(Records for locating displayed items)
--------------------------------------------------
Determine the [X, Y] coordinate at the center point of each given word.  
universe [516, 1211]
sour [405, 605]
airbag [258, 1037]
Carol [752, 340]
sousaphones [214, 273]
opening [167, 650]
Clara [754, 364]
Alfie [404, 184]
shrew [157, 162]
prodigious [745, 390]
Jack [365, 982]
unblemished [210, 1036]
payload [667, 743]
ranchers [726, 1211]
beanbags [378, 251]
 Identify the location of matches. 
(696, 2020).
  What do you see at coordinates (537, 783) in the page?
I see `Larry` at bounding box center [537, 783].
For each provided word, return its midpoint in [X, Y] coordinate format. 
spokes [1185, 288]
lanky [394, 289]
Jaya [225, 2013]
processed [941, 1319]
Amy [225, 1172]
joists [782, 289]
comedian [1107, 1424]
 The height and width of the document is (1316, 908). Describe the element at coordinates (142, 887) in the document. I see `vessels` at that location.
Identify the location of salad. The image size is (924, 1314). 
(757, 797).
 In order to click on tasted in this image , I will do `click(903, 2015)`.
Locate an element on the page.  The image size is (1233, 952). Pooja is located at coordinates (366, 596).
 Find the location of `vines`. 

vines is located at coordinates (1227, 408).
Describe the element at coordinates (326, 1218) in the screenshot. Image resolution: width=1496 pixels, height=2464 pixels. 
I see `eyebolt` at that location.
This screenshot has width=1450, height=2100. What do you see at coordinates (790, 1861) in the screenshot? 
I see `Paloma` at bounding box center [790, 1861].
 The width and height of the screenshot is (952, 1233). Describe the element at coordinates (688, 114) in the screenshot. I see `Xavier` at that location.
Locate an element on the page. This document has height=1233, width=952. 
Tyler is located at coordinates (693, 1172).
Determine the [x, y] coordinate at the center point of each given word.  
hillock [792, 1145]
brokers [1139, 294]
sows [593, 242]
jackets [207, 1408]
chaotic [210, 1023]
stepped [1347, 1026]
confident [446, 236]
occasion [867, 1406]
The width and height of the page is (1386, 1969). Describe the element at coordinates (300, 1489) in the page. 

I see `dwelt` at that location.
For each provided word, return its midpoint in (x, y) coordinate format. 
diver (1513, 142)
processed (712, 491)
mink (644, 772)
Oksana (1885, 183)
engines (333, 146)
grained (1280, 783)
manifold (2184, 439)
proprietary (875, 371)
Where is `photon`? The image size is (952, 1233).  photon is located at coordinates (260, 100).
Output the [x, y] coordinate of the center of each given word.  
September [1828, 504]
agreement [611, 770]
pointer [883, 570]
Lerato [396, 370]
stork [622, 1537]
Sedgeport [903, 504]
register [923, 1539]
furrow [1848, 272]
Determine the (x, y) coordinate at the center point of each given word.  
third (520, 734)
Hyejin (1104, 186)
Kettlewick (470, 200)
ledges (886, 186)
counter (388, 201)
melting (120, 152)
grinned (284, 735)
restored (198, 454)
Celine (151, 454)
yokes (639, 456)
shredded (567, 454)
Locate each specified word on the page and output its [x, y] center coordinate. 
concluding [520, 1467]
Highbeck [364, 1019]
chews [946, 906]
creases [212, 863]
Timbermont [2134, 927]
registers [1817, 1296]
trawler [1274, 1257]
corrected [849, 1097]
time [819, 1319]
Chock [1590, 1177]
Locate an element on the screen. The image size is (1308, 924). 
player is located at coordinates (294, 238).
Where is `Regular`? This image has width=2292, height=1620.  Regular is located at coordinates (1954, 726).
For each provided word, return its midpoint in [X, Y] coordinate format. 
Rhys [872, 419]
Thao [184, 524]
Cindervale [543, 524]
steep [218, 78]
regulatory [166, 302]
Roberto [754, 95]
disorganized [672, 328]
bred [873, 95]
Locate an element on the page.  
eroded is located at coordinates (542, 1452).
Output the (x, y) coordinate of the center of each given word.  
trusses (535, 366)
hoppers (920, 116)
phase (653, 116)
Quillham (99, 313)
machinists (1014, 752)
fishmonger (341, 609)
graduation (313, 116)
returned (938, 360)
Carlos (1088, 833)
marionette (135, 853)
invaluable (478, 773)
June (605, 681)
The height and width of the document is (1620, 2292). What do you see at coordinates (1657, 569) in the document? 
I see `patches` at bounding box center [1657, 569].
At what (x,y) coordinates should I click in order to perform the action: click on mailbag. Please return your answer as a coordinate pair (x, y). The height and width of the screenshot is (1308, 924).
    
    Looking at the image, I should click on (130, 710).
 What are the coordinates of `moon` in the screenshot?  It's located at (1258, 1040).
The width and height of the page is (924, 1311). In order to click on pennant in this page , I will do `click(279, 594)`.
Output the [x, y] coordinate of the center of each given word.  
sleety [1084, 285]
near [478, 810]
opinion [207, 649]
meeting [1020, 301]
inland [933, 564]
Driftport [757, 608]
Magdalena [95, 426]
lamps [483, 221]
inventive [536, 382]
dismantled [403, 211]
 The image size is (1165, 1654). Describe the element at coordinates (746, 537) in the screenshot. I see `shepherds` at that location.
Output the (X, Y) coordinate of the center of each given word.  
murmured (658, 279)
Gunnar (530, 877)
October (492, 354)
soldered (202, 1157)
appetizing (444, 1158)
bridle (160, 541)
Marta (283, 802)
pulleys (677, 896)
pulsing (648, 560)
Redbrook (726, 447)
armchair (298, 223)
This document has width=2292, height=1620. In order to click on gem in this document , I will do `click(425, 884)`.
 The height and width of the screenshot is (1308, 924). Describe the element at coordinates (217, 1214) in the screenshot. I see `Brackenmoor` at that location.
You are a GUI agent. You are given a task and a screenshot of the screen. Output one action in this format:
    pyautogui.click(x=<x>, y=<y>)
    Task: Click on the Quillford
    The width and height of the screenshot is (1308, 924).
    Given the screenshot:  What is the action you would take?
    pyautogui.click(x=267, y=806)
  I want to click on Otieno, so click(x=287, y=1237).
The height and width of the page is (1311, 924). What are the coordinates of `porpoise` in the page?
--------------------------------------------------
- _Exercise_: Repeat the material above, swapping "midpoint" for "central point" and leaving everything else unchanged.

- _Exercise result_:
Determine the [X, Y] coordinate at the center point of each given word.  
universe [516, 1211]
sour [405, 605]
airbag [258, 1037]
Carol [752, 340]
sousaphones [214, 273]
opening [167, 650]
Clara [754, 364]
Alfie [404, 184]
shrew [157, 162]
prodigious [745, 390]
Jack [365, 982]
unblemished [210, 1036]
payload [667, 743]
ranchers [726, 1211]
beanbags [378, 251]
 Identify the location of matches. 
(696, 2020).
  What do you see at coordinates (537, 783) in the page?
I see `Larry` at bounding box center [537, 783].
For each provided word, return its central point in [X, Y] coordinate format. 
spokes [1185, 288]
lanky [394, 289]
Jaya [225, 2013]
processed [941, 1319]
Amy [225, 1172]
joists [782, 289]
comedian [1107, 1424]
 The height and width of the document is (1316, 908). Describe the element at coordinates (142, 887) in the document. I see `vessels` at that location.
Identify the location of salad. The image size is (924, 1314). 
(757, 797).
 In order to click on tasted in this image , I will do `click(903, 2015)`.
Locate an element on the page.  The image size is (1233, 952). Pooja is located at coordinates (366, 596).
 Find the location of `vines`. 

vines is located at coordinates (1227, 408).
Describe the element at coordinates (326, 1218) in the screenshot. Image resolution: width=1496 pixels, height=2464 pixels. 
I see `eyebolt` at that location.
This screenshot has width=1450, height=2100. What do you see at coordinates (790, 1861) in the screenshot? 
I see `Paloma` at bounding box center [790, 1861].
 The width and height of the screenshot is (952, 1233). Describe the element at coordinates (688, 114) in the screenshot. I see `Xavier` at that location.
Locate an element on the page. This document has height=1233, width=952. 
Tyler is located at coordinates (693, 1172).
Determine the [x, y] coordinate at the center point of each given word.  
hillock [792, 1145]
brokers [1139, 294]
sows [593, 242]
jackets [207, 1408]
chaotic [210, 1023]
stepped [1347, 1026]
confident [446, 236]
occasion [867, 1406]
The width and height of the page is (1386, 1969). Describe the element at coordinates (300, 1489) in the page. 

I see `dwelt` at that location.
For each provided word, return its central point in (x, y) coordinate format. 
diver (1513, 142)
processed (712, 491)
mink (644, 772)
Oksana (1885, 183)
engines (333, 146)
grained (1280, 783)
manifold (2184, 439)
proprietary (875, 371)
Where is `photon`? The image size is (952, 1233).  photon is located at coordinates (260, 100).
Output the [x, y] coordinate of the center of each given word.  
September [1828, 504]
agreement [611, 770]
pointer [883, 570]
Lerato [396, 370]
stork [622, 1537]
Sedgeport [903, 504]
register [923, 1539]
furrow [1848, 272]
Determine the (x, y) coordinate at the center point of each given word.  
third (520, 734)
Hyejin (1104, 186)
Kettlewick (470, 200)
ledges (886, 186)
counter (388, 201)
melting (120, 152)
grinned (284, 735)
restored (198, 454)
Celine (151, 454)
yokes (639, 456)
shredded (567, 454)
Locate each specified word on the page and output its [x, y] center coordinate. 
concluding [520, 1467]
Highbeck [364, 1019]
chews [946, 906]
creases [212, 863]
Timbermont [2134, 927]
registers [1817, 1296]
trawler [1274, 1257]
corrected [849, 1097]
time [819, 1319]
Chock [1590, 1177]
Locate an element on the screen. The image size is (1308, 924). 
player is located at coordinates (294, 238).
Where is `Regular`? This image has width=2292, height=1620.  Regular is located at coordinates (1954, 726).
For each provided word, return its central point in [X, Y] coordinate format. 
Rhys [872, 419]
Thao [184, 524]
Cindervale [543, 524]
steep [218, 78]
regulatory [166, 302]
Roberto [754, 95]
disorganized [672, 328]
bred [873, 95]
Locate an element on the page.  
eroded is located at coordinates (542, 1452).
Output the (x, y) coordinate of the center of each given word.  
trusses (535, 366)
hoppers (920, 116)
phase (653, 116)
Quillham (99, 313)
machinists (1014, 752)
fishmonger (341, 609)
graduation (313, 116)
returned (938, 360)
Carlos (1088, 833)
marionette (135, 853)
invaluable (478, 773)
June (605, 681)
The height and width of the document is (1620, 2292). What do you see at coordinates (1657, 569) in the document? 
I see `patches` at bounding box center [1657, 569].
At what (x,y) coordinates should I click in order to perform the action: click on mailbag. Please return your answer as a coordinate pair (x, y). The height and width of the screenshot is (1308, 924).
    
    Looking at the image, I should click on (130, 710).
 What are the coordinates of `moon` in the screenshot?  It's located at (1258, 1040).
The width and height of the page is (924, 1311). In order to click on pennant in this page , I will do `click(279, 594)`.
Output the [x, y] coordinate of the center of each given word.  
sleety [1084, 285]
near [478, 810]
opinion [207, 649]
meeting [1020, 301]
inland [933, 564]
Driftport [757, 608]
Magdalena [95, 426]
lamps [483, 221]
inventive [536, 382]
dismantled [403, 211]
 The image size is (1165, 1654). Describe the element at coordinates (746, 537) in the screenshot. I see `shepherds` at that location.
Output the (X, Y) coordinate of the center of each given word.  
murmured (658, 279)
Gunnar (530, 877)
October (492, 354)
soldered (202, 1157)
appetizing (444, 1158)
bridle (160, 541)
Marta (283, 802)
pulleys (677, 896)
pulsing (648, 560)
Redbrook (726, 447)
armchair (298, 223)
This document has width=2292, height=1620. In order to click on gem in this document , I will do `click(425, 884)`.
 The height and width of the screenshot is (1308, 924). Describe the element at coordinates (217, 1214) in the screenshot. I see `Brackenmoor` at that location.
You are a GUI agent. You are given a task and a screenshot of the screen. Output one action in this format:
    pyautogui.click(x=<x>, y=<y>)
    Task: Click on the Quillford
    The width and height of the screenshot is (1308, 924).
    Given the screenshot:  What is the action you would take?
    pyautogui.click(x=267, y=806)
  I want to click on Otieno, so click(x=287, y=1237).
The height and width of the page is (1311, 924). What are the coordinates of `porpoise` in the page?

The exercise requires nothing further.